### Work task
Since the copy must hold text only, transcribe the data below exactly and omit the images.

___ Data to examine ___

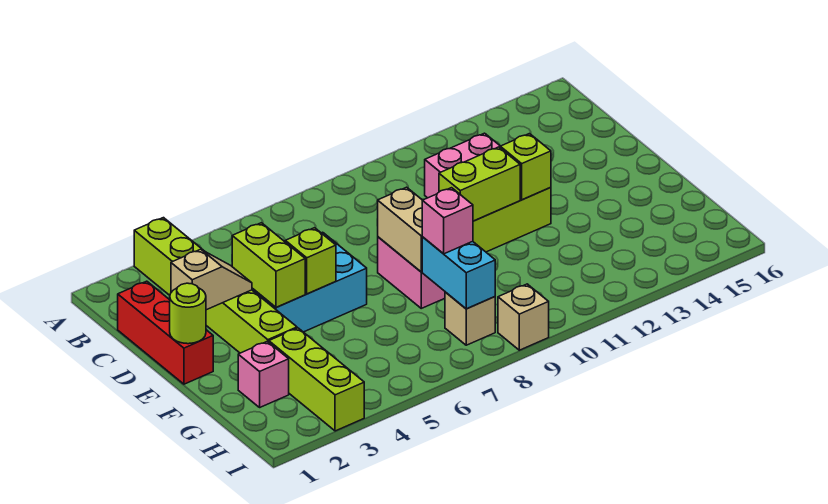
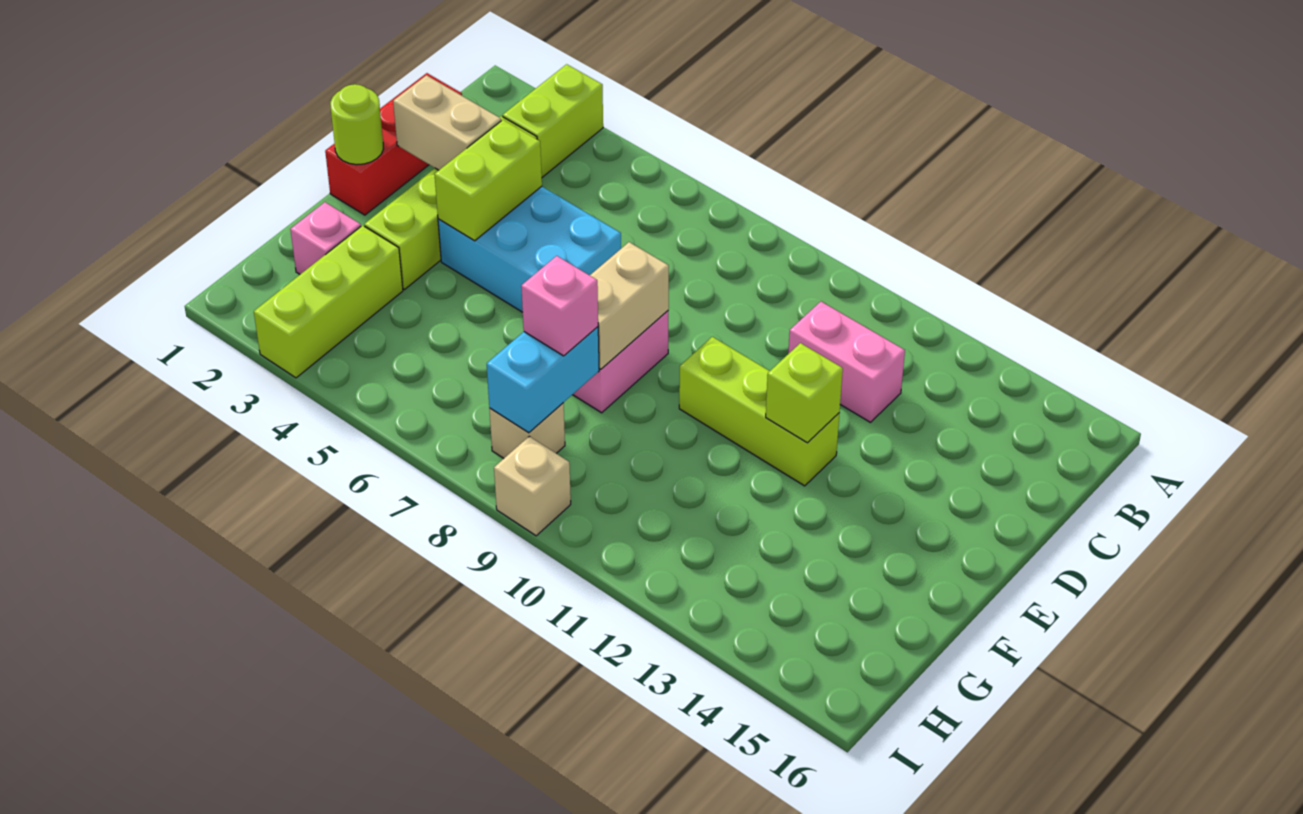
tan slope D2:D3 level 2 top 2 -> tan brick D2:D3 level 2
lime brick E5 level 2 -> none
lime brick E10:E11 level 2 -> none

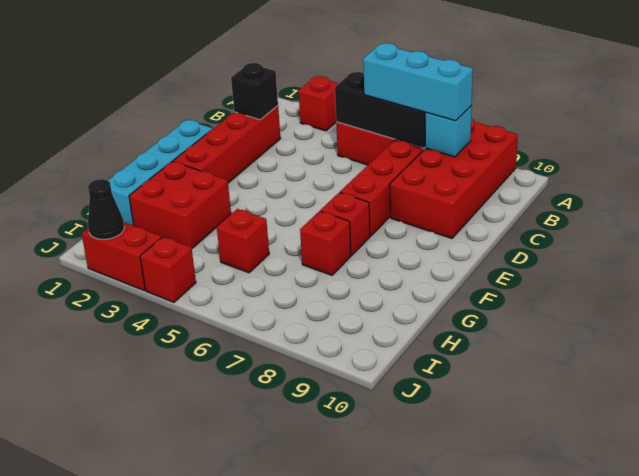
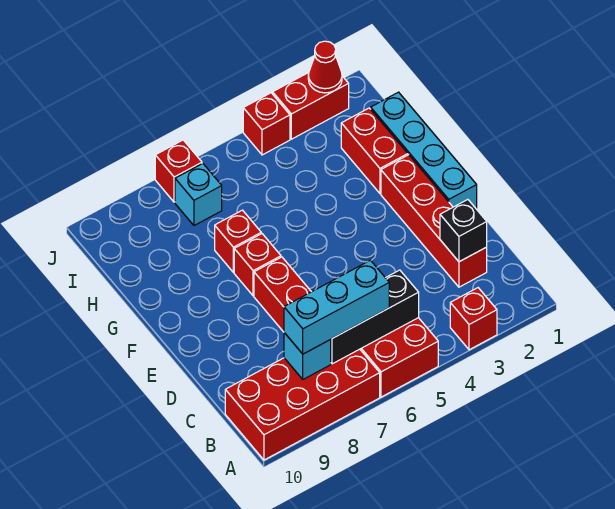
red brick A8:D9 level 1 -> red brick A7:B10 level 1
red brick G2:H3 level 1 -> red brick G2:H2 level 1
red brick H5 level 1 -> red brick J7 level 1
none -> cyan brick I7 level 1
black cone J2 level 2 -> red cone J2 level 2

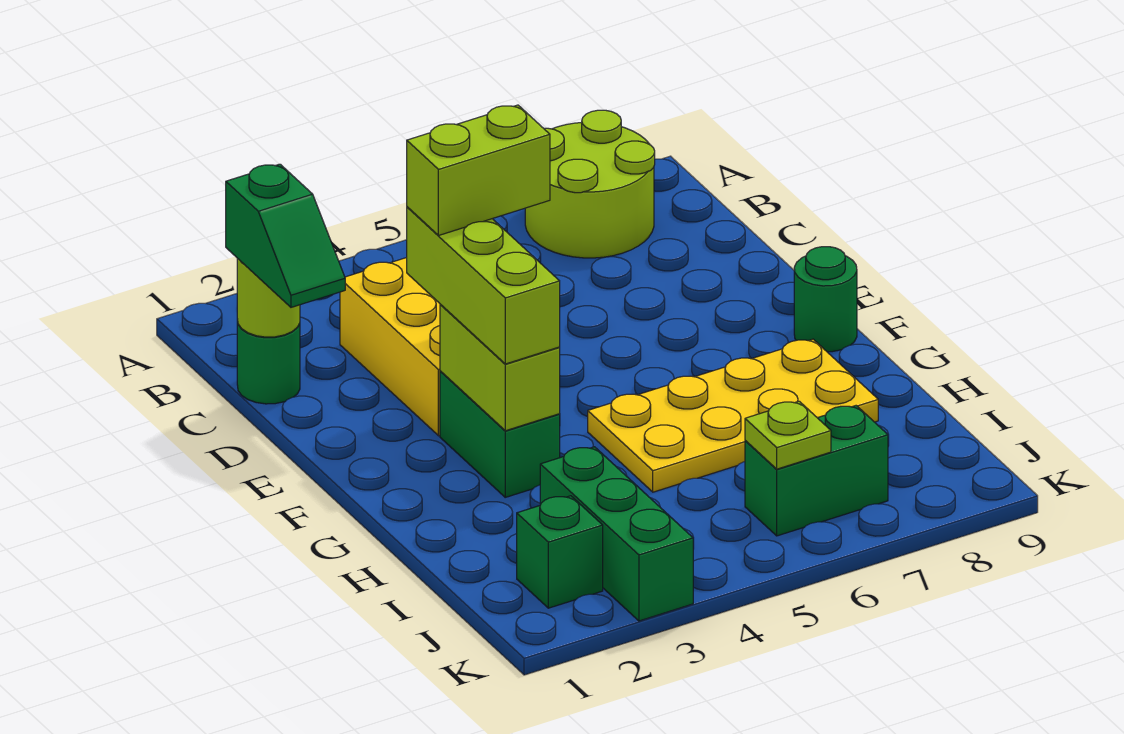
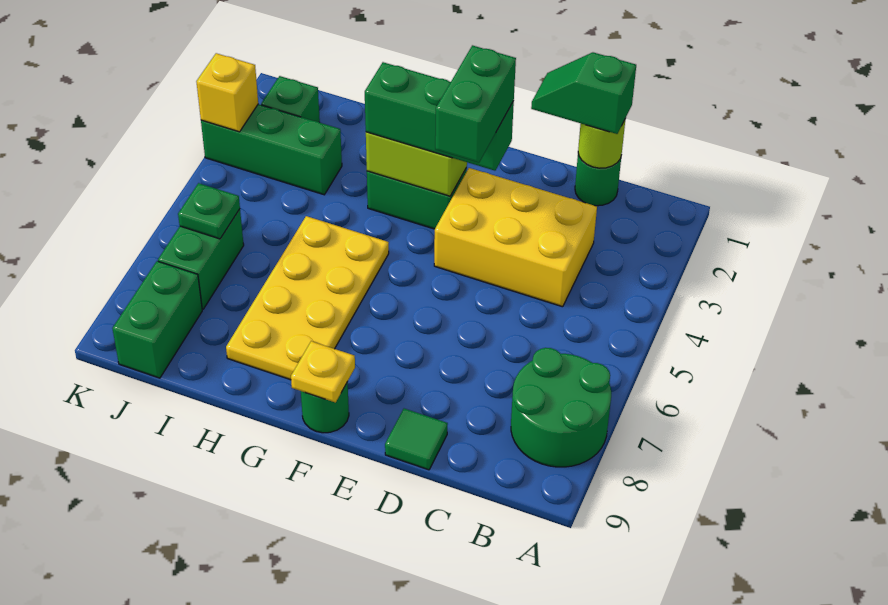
lime round brick A7:B8 level 1 -> green round brick A7:B8 level 1
none -> green tile D9 level 1
lime brick E3:G3 level 3 -> green brick E3:G3 level 3
lime brick E3:E4 level 4 -> green brick E3:E4 level 4
none -> yellow plate F9 level 2
lime plate J6 level 2 -> green plate J6 level 2
none -> green brick J8:J9 level 1
none -> yellow brick K3 level 2

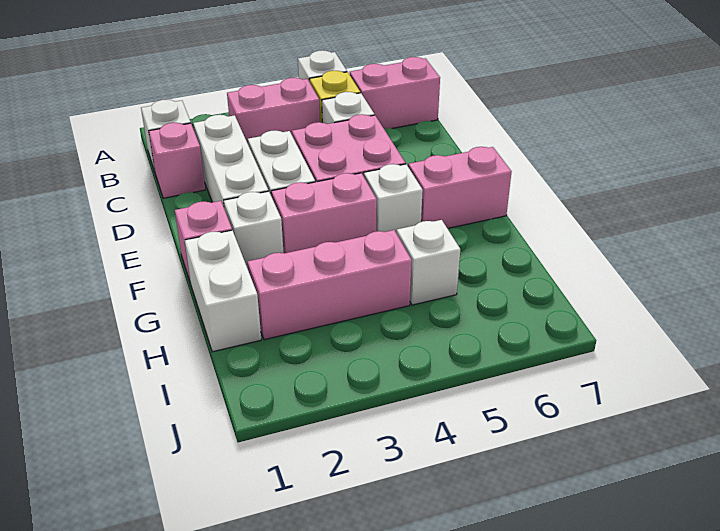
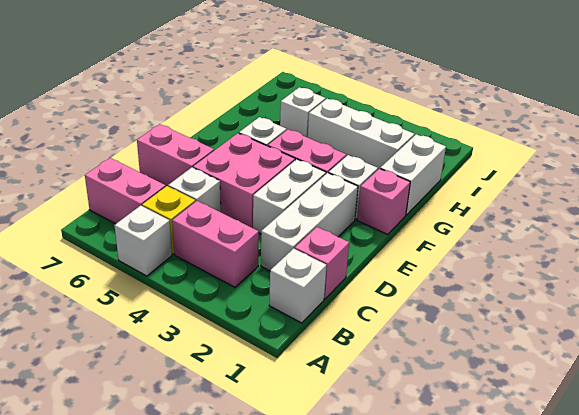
pink brick F6:F7 level 1 -> pink brick D6:D7 level 1
pink brick H2:H4 level 1 -> white brick H2:H4 level 1

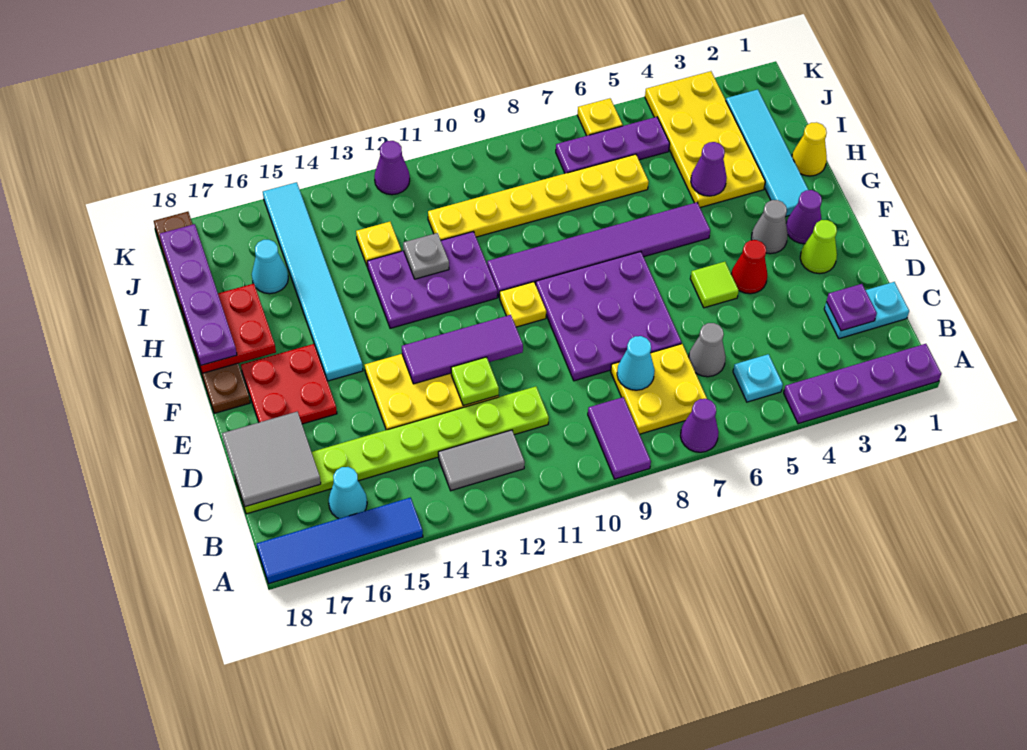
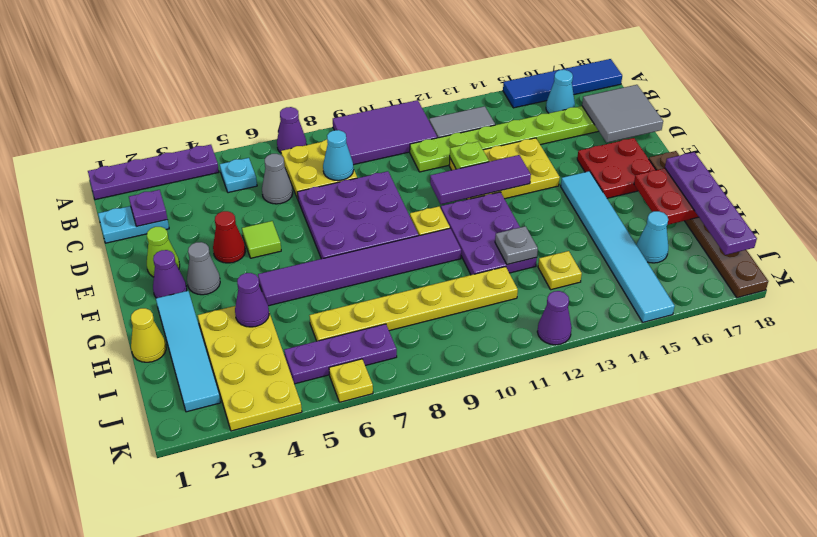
purple tile A9:B9 level 1 -> purple tile A9:B11 level 1
purple plate G11:H13 level 1 -> purple plate F11:H12 level 1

___

### Answer to the exercise
tan slope D2:D3 level 2 top 2 -> tan brick D2:D3 level 2
lime brick E5 level 2 -> none
lime brick E10:E11 level 2 -> none

red brick A8:D9 level 1 -> red brick A7:B10 level 1
red brick G2:H3 level 1 -> red brick G2:H2 level 1
red brick H5 level 1 -> red brick J7 level 1
none -> cyan brick I7 level 1
black cone J2 level 2 -> red cone J2 level 2

lime round brick A7:B8 level 1 -> green round brick A7:B8 level 1
none -> green tile D9 level 1
lime brick E3:G3 level 3 -> green brick E3:G3 level 3
lime brick E3:E4 level 4 -> green brick E3:E4 level 4
none -> yellow plate F9 level 2
lime plate J6 level 2 -> green plate J6 level 2
none -> green brick J8:J9 level 1
none -> yellow brick K3 level 2

pink brick F6:F7 level 1 -> pink brick D6:D7 level 1
pink brick H2:H4 level 1 -> white brick H2:H4 level 1

purple tile A9:B9 level 1 -> purple tile A9:B11 level 1
purple plate G11:H13 level 1 -> purple plate F11:H12 level 1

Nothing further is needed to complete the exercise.